* TASK INSTRUCTIONS
Once the line with "blue ring: 5 -> 4" is found in the material, write out that line and every later line exactly, through the end.
*** DATA EXCERPTS ***
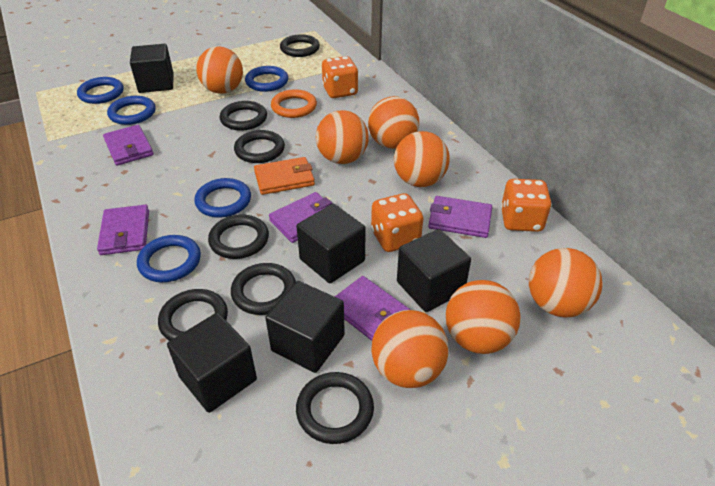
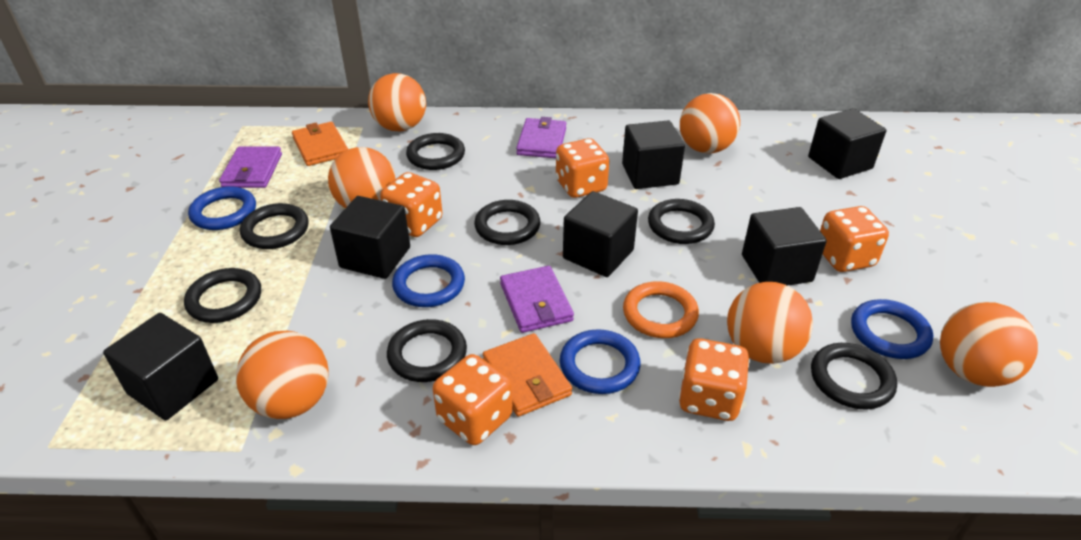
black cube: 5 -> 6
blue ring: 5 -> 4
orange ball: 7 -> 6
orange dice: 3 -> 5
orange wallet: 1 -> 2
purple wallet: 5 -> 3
*** End of DATA EXCERPTS ***
* RESULT FOR THIS TASK
blue ring: 5 -> 4
orange ball: 7 -> 6
orange dice: 3 -> 5
orange wallet: 1 -> 2
purple wallet: 5 -> 3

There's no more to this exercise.